### What needs to be done
Retype the lines of the data below word for word, leaving out the pictures.

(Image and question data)
════════
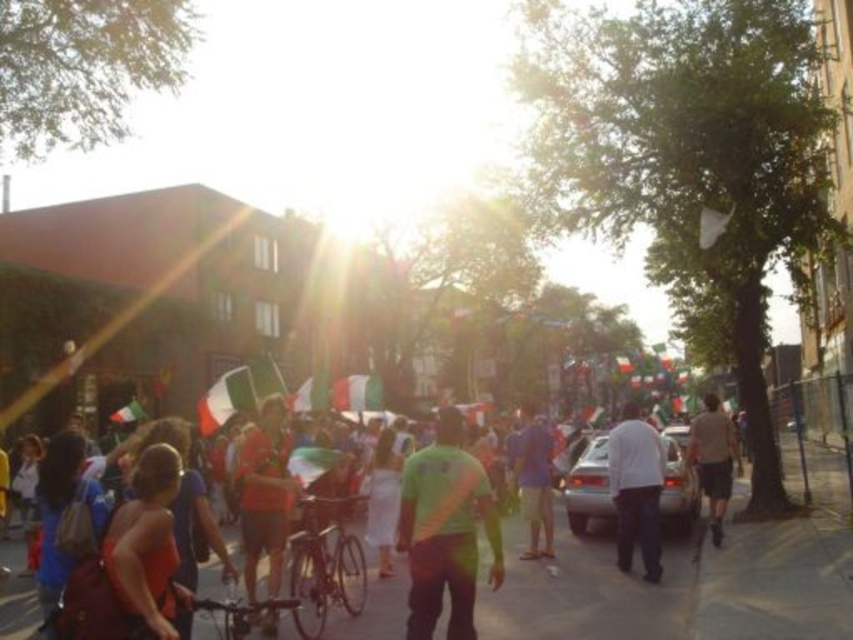
This screenshot has width=853, height=640. What do you see at coordinates (688, 580) in the screenshot? I see `gray concrete sidewalk at center` at bounding box center [688, 580].

Does gray concrete sidewalk at center appear on the right side of light brown shorts at center?

No, gray concrete sidewalk at center is not to the right of light brown shorts at center.

This screenshot has height=640, width=853. What are the coordinates of `gray concrete sidewalk at center` in the screenshot? It's located at (688, 580).

Identify the location of gray concrete sidewalk at center. The width and height of the screenshot is (853, 640). (688, 580).

Who is higher up, green matte shirt at center or light brown shorts at center?

Positioned higher is green matte shirt at center.

Measure the distance between green matte shirt at center and camera.

green matte shirt at center is 7.78 meters away from camera.

Is point (430, 576) positioned before point (712, 516)?

Yes, point (430, 576) is in front of point (712, 516).

The image size is (853, 640). Find the location of `green matte shirt at center`. green matte shirt at center is located at coordinates (445, 531).

Between point (148, 484) and point (546, 547), which one is positioned behind?

The point (546, 547) is more distant.

This screenshot has width=853, height=640. Describe the element at coordinates (148, 544) in the screenshot. I see `matte red dress at lower left` at that location.

Locate an element on the screen. matte red dress at lower left is located at coordinates (148, 544).

This screenshot has width=853, height=640. Find the location of `matte red dress at lower left`. matte red dress at lower left is located at coordinates (148, 544).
════════
### Solution to the exercise
This screenshot has width=853, height=640. What do you see at coordinates (688, 580) in the screenshot? I see `gray concrete sidewalk at center` at bounding box center [688, 580].

Does gray concrete sidewalk at center appear on the right side of light brown shorts at center?

No, gray concrete sidewalk at center is not to the right of light brown shorts at center.

This screenshot has height=640, width=853. What are the coordinates of `gray concrete sidewalk at center` in the screenshot? It's located at (688, 580).

Identify the location of gray concrete sidewalk at center. The width and height of the screenshot is (853, 640). (688, 580).

Who is higher up, green matte shirt at center or light brown shorts at center?

Positioned higher is green matte shirt at center.

Measure the distance between green matte shirt at center and camera.

green matte shirt at center is 7.78 meters away from camera.

Is point (430, 576) positioned before point (712, 516)?

Yes, point (430, 576) is in front of point (712, 516).

The image size is (853, 640). Find the location of `green matte shirt at center`. green matte shirt at center is located at coordinates (445, 531).

Between point (148, 484) and point (546, 547), which one is positioned behind?

The point (546, 547) is more distant.

This screenshot has width=853, height=640. Describe the element at coordinates (148, 544) in the screenshot. I see `matte red dress at lower left` at that location.

Locate an element on the screen. matte red dress at lower left is located at coordinates (148, 544).

This screenshot has width=853, height=640. Find the location of `matte red dress at lower left`. matte red dress at lower left is located at coordinates (148, 544).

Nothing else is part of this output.